* Task statement *
Skip the pictures. Transcribe the rest of the data below without changing a word.

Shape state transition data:
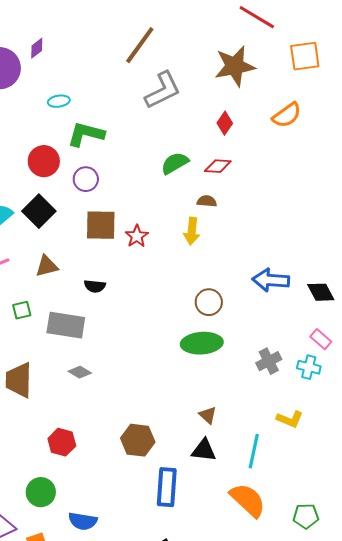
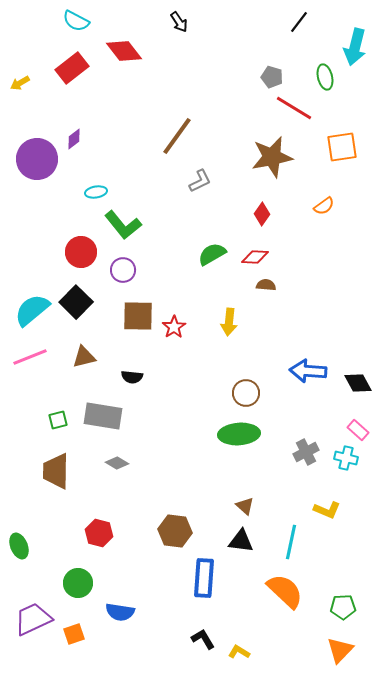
gray L-shape: (163, 90) -> (200, 181), size x0.6
orange semicircle: (287, 115) -> (324, 206), size x0.7
green L-shape: (86, 134) -> (123, 225), turned -144
brown semicircle: (207, 201) -> (266, 285), moved
green square: (22, 310) -> (58, 420), moved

* Your solution *
gray L-shape: (163, 90) -> (200, 181), size x0.6
orange semicircle: (287, 115) -> (324, 206), size x0.7
green L-shape: (86, 134) -> (123, 225), turned -144
brown semicircle: (207, 201) -> (266, 285), moved
green square: (22, 310) -> (58, 420), moved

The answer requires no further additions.